> [TASK TO COMPLETE]: Among the entries below, one line contains "pink arrow: (314, 167)" and another contains "purple L-shape: (106, 156)". Transcribe those two lines and every line between them, exactly.

> [INPUT RECORDS]:
□ □ □ □ □ □ □

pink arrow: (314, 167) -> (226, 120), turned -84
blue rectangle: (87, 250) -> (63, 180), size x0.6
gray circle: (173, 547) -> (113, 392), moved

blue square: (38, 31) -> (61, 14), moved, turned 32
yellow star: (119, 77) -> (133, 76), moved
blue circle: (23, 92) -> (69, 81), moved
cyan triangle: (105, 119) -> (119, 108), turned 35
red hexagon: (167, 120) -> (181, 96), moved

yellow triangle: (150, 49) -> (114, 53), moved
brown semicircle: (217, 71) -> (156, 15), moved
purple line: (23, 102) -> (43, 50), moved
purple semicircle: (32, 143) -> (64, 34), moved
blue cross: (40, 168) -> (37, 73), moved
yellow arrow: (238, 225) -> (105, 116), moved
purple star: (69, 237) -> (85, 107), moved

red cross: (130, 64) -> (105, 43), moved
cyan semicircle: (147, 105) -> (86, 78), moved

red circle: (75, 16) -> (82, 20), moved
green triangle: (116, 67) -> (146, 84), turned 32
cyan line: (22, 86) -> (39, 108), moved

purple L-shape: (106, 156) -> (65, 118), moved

□ □ □ □ □ □ □

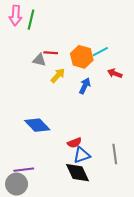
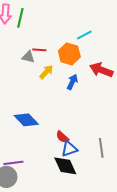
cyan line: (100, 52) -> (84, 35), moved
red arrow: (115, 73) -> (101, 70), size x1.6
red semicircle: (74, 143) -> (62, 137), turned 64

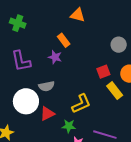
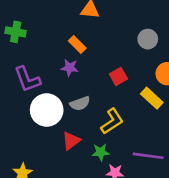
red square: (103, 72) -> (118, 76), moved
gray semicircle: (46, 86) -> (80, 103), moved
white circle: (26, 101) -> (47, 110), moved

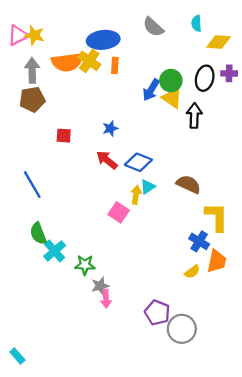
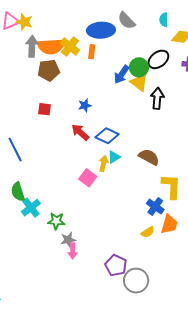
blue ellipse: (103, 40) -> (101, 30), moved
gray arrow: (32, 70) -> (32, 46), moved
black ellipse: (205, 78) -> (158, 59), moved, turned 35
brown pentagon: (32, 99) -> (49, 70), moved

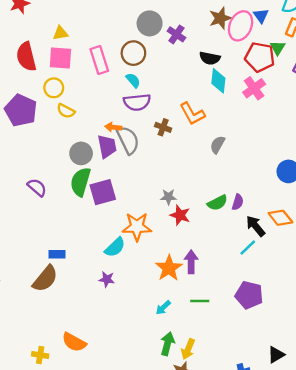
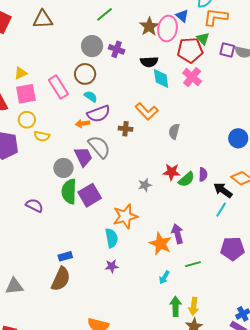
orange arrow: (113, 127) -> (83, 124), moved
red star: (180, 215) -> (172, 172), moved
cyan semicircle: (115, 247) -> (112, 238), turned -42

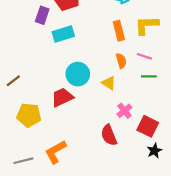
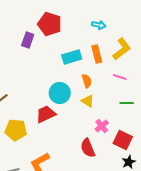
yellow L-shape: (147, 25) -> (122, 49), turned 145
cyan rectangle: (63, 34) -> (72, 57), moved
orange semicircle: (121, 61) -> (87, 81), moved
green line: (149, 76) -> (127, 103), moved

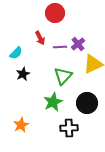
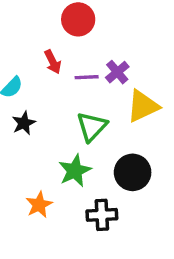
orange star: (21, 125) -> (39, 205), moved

□ □ □ □ □ □ □

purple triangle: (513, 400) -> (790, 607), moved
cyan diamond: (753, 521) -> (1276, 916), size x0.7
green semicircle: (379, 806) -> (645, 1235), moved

□ □ □ □ □ □ □

> [RESULT OF THE EXERCISE]:
pink arrow: (314, 167) -> (226, 120), turned -84
blue rectangle: (87, 250) -> (63, 180), size x0.6
gray circle: (173, 547) -> (113, 392), moved

blue square: (38, 31) -> (61, 14), moved, turned 32
yellow star: (119, 77) -> (133, 76), moved
blue circle: (23, 92) -> (69, 81), moved
cyan triangle: (105, 119) -> (119, 108), turned 35
red hexagon: (167, 120) -> (181, 96), moved

yellow triangle: (150, 49) -> (114, 53), moved
brown semicircle: (217, 71) -> (156, 15), moved
purple line: (23, 102) -> (43, 50), moved
purple semicircle: (32, 143) -> (64, 34), moved
blue cross: (40, 168) -> (37, 73), moved
yellow arrow: (238, 225) -> (105, 116), moved
purple star: (69, 237) -> (85, 107), moved

red cross: (130, 64) -> (105, 43), moved
cyan semicircle: (147, 105) -> (86, 78), moved

red circle: (75, 16) -> (82, 20), moved
green triangle: (116, 67) -> (146, 84), turned 32
cyan line: (22, 86) -> (39, 108), moved

purple L-shape: (106, 156) -> (65, 118), moved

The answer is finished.